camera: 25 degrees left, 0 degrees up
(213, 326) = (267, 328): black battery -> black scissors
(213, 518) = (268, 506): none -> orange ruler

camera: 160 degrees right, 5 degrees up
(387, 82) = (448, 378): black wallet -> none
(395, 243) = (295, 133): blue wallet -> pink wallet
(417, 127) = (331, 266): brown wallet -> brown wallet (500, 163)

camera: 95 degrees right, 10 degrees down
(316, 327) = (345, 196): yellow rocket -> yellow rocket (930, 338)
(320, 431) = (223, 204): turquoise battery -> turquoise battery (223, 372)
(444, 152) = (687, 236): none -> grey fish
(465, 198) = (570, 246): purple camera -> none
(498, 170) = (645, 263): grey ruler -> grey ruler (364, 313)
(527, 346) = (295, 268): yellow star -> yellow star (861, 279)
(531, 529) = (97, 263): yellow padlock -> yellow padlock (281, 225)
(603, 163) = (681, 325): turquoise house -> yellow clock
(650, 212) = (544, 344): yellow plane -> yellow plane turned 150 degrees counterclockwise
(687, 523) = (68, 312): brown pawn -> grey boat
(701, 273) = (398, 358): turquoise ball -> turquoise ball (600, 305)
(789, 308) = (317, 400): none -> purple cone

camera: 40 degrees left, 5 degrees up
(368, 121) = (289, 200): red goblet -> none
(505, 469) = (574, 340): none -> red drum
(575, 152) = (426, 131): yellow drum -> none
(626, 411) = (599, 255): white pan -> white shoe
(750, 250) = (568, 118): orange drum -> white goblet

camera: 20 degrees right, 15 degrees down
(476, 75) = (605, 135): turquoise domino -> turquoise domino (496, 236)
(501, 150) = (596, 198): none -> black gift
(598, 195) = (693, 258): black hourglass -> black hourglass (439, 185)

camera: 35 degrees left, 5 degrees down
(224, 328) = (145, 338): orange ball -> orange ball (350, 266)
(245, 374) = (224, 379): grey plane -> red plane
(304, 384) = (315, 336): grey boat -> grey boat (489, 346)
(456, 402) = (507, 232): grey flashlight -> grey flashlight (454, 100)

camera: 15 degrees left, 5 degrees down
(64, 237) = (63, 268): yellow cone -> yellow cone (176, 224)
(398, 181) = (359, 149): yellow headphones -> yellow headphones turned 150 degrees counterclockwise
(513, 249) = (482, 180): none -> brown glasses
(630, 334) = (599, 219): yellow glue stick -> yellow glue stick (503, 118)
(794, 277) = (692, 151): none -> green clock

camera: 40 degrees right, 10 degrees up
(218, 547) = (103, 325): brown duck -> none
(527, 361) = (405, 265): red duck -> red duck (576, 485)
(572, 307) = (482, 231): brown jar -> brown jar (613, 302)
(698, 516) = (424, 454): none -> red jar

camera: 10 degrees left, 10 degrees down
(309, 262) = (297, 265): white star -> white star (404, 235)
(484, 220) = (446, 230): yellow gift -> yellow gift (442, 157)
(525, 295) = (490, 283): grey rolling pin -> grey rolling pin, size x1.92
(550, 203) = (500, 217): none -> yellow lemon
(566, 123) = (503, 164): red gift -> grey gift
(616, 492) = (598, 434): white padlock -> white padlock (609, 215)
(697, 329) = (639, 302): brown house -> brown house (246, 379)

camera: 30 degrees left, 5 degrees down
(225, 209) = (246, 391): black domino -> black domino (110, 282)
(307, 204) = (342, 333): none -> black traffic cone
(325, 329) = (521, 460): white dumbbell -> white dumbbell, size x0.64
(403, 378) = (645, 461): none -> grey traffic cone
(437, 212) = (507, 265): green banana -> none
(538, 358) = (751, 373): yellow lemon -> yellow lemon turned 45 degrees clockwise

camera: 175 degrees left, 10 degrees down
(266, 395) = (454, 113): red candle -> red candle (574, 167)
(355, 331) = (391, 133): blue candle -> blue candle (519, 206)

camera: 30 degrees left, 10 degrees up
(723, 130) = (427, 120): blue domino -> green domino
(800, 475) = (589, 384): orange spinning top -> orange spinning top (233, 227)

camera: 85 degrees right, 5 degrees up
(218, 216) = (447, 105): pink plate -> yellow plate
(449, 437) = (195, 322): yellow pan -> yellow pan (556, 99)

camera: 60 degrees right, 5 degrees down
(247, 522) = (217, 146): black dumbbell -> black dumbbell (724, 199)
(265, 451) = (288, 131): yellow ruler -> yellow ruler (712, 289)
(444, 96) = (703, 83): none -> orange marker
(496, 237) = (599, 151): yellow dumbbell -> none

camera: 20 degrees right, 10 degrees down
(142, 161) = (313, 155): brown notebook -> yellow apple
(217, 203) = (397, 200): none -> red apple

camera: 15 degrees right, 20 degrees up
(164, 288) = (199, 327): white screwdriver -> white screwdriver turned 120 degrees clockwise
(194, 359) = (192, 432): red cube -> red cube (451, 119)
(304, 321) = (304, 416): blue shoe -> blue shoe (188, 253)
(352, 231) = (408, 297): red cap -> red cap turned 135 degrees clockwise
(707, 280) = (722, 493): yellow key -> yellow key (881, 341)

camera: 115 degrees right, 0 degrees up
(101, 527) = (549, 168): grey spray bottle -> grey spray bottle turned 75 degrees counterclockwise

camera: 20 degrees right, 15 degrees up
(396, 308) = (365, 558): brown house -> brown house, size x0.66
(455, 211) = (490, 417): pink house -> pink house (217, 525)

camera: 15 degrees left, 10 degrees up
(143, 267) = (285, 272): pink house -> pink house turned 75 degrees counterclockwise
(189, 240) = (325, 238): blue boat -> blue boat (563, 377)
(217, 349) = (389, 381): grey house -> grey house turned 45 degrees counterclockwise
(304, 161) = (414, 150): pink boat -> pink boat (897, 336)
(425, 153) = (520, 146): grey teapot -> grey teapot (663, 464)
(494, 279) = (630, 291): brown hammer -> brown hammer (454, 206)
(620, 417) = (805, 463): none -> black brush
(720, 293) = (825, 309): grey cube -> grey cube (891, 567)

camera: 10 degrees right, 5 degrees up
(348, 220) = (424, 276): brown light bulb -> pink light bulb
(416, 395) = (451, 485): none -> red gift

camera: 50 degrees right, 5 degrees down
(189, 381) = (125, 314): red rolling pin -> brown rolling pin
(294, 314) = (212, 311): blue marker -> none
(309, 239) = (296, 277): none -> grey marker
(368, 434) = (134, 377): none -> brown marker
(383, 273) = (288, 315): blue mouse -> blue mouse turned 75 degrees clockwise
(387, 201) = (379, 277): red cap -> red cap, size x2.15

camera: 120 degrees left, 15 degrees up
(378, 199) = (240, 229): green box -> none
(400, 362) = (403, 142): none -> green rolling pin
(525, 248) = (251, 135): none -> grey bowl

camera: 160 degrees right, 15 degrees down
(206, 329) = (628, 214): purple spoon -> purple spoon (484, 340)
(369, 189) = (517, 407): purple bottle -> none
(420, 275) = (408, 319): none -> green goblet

================================

## Exercise details
Each line above should be duplicated without any alteration.

## Solution to the problem
camera: 25 degrees left, 0 degrees up
(213, 326) = (267, 328): black battery -> black scissors
(213, 518) = (268, 506): none -> orange ruler

camera: 160 degrees right, 5 degrees up
(387, 82) = (448, 378): black wallet -> none
(395, 243) = (295, 133): blue wallet -> pink wallet
(417, 127) = (331, 266): brown wallet -> brown wallet (500, 163)

camera: 95 degrees right, 10 degrees down
(316, 327) = (345, 196): yellow rocket -> yellow rocket (930, 338)
(320, 431) = (223, 204): turquoise battery -> turquoise battery (223, 372)
(444, 152) = (687, 236): none -> grey fish
(465, 198) = (570, 246): purple camera -> none
(498, 170) = (645, 263): grey ruler -> grey ruler (364, 313)
(527, 346) = (295, 268): yellow star -> yellow star (861, 279)
(531, 529) = (97, 263): yellow padlock -> yellow padlock (281, 225)
(603, 163) = (681, 325): turquoise house -> yellow clock
(650, 212) = (544, 344): yellow plane -> yellow plane turned 150 degrees counterclockwise
(687, 523) = (68, 312): brown pawn -> grey boat
(701, 273) = (398, 358): turquoise ball -> turquoise ball (600, 305)
(789, 308) = (317, 400): none -> purple cone

camera: 40 degrees left, 5 degrees up
(368, 121) = (289, 200): red goblet -> none
(505, 469) = (574, 340): none -> red drum
(575, 152) = (426, 131): yellow drum -> none
(626, 411) = (599, 255): white pan -> white shoe
(750, 250) = (568, 118): orange drum -> white goblet

camera: 20 degrees right, 15 degrees down
(476, 75) = (605, 135): turquoise domino -> turquoise domino (496, 236)
(501, 150) = (596, 198): none -> black gift
(598, 195) = (693, 258): black hourglass -> black hourglass (439, 185)

camera: 35 degrees left, 5 degrees down
(224, 328) = (145, 338): orange ball -> orange ball (350, 266)
(245, 374) = (224, 379): grey plane -> red plane
(304, 384) = (315, 336): grey boat -> grey boat (489, 346)
(456, 402) = (507, 232): grey flashlight -> grey flashlight (454, 100)

camera: 15 degrees left, 5 degrees down
(64, 237) = (63, 268): yellow cone -> yellow cone (176, 224)
(398, 181) = (359, 149): yellow headphones -> yellow headphones turned 150 degrees counterclockwise
(513, 249) = (482, 180): none -> brown glasses
(630, 334) = (599, 219): yellow glue stick -> yellow glue stick (503, 118)
(794, 277) = (692, 151): none -> green clock

camera: 40 degrees right, 10 degrees up
(218, 547) = (103, 325): brown duck -> none
(527, 361) = (405, 265): red duck -> red duck (576, 485)
(572, 307) = (482, 231): brown jar -> brown jar (613, 302)
(698, 516) = (424, 454): none -> red jar

camera: 10 degrees left, 10 degrees down
(309, 262) = (297, 265): white star -> white star (404, 235)
(484, 220) = (446, 230): yellow gift -> yellow gift (442, 157)
(525, 295) = (490, 283): grey rolling pin -> grey rolling pin, size x1.92
(550, 203) = (500, 217): none -> yellow lemon
(566, 123) = (503, 164): red gift -> grey gift
(616, 492) = (598, 434): white padlock -> white padlock (609, 215)
(697, 329) = (639, 302): brown house -> brown house (246, 379)

camera: 30 degrees left, 5 degrees down
(225, 209) = (246, 391): black domino -> black domino (110, 282)
(307, 204) = (342, 333): none -> black traffic cone
(325, 329) = (521, 460): white dumbbell -> white dumbbell, size x0.64
(403, 378) = (645, 461): none -> grey traffic cone
(437, 212) = (507, 265): green banana -> none
(538, 358) = (751, 373): yellow lemon -> yellow lemon turned 45 degrees clockwise

camera: 175 degrees left, 10 degrees down
(266, 395) = (454, 113): red candle -> red candle (574, 167)
(355, 331) = (391, 133): blue candle -> blue candle (519, 206)

camera: 30 degrees left, 10 degrees up
(723, 130) = (427, 120): blue domino -> green domino
(800, 475) = (589, 384): orange spinning top -> orange spinning top (233, 227)

camera: 85 degrees right, 5 degrees up
(218, 216) = (447, 105): pink plate -> yellow plate
(449, 437) = (195, 322): yellow pan -> yellow pan (556, 99)

camera: 60 degrees right, 5 degrees down
(247, 522) = (217, 146): black dumbbell -> black dumbbell (724, 199)
(265, 451) = (288, 131): yellow ruler -> yellow ruler (712, 289)
(444, 96) = (703, 83): none -> orange marker
(496, 237) = (599, 151): yellow dumbbell -> none

camera: 20 degrees right, 10 degrees down
(142, 161) = (313, 155): brown notebook -> yellow apple
(217, 203) = (397, 200): none -> red apple

camera: 15 degrees right, 20 degrees up
(164, 288) = (199, 327): white screwdriver -> white screwdriver turned 120 degrees clockwise
(194, 359) = (192, 432): red cube -> red cube (451, 119)
(304, 321) = (304, 416): blue shoe -> blue shoe (188, 253)
(352, 231) = (408, 297): red cap -> red cap turned 135 degrees clockwise
(707, 280) = (722, 493): yellow key -> yellow key (881, 341)

camera: 115 degrees right, 0 degrees up
(101, 527) = (549, 168): grey spray bottle -> grey spray bottle turned 75 degrees counterclockwise

camera: 20 degrees right, 15 degrees up
(396, 308) = (365, 558): brown house -> brown house, size x0.66
(455, 211) = (490, 417): pink house -> pink house (217, 525)

camera: 15 degrees left, 10 degrees up
(143, 267) = (285, 272): pink house -> pink house turned 75 degrees counterclockwise
(189, 240) = (325, 238): blue boat -> blue boat (563, 377)
(217, 349) = (389, 381): grey house -> grey house turned 45 degrees counterclockwise
(304, 161) = (414, 150): pink boat -> pink boat (897, 336)
(425, 153) = (520, 146): grey teapot -> grey teapot (663, 464)
(494, 279) = (630, 291): brown hammer -> brown hammer (454, 206)
(620, 417) = (805, 463): none -> black brush
(720, 293) = (825, 309): grey cube -> grey cube (891, 567)

camera: 10 degrees right, 5 degrees up
(348, 220) = (424, 276): brown light bulb -> pink light bulb
(416, 395) = (451, 485): none -> red gift

camera: 50 degrees right, 5 degrees down
(189, 381) = (125, 314): red rolling pin -> brown rolling pin
(294, 314) = (212, 311): blue marker -> none
(309, 239) = (296, 277): none -> grey marker
(368, 434) = (134, 377): none -> brown marker
(383, 273) = (288, 315): blue mouse -> blue mouse turned 75 degrees clockwise
(387, 201) = (379, 277): red cap -> red cap, size x2.15

camera: 120 degrees left, 15 degrees up
(378, 199) = (240, 229): green box -> none
(400, 362) = (403, 142): none -> green rolling pin
(525, 248) = (251, 135): none -> grey bowl

camera: 160 degrees right, 15 degrees down
(206, 329) = (628, 214): purple spoon -> purple spoon (484, 340)
(369, 189) = (517, 407): purple bottle -> none
(420, 275) = (408, 319): none -> green goblet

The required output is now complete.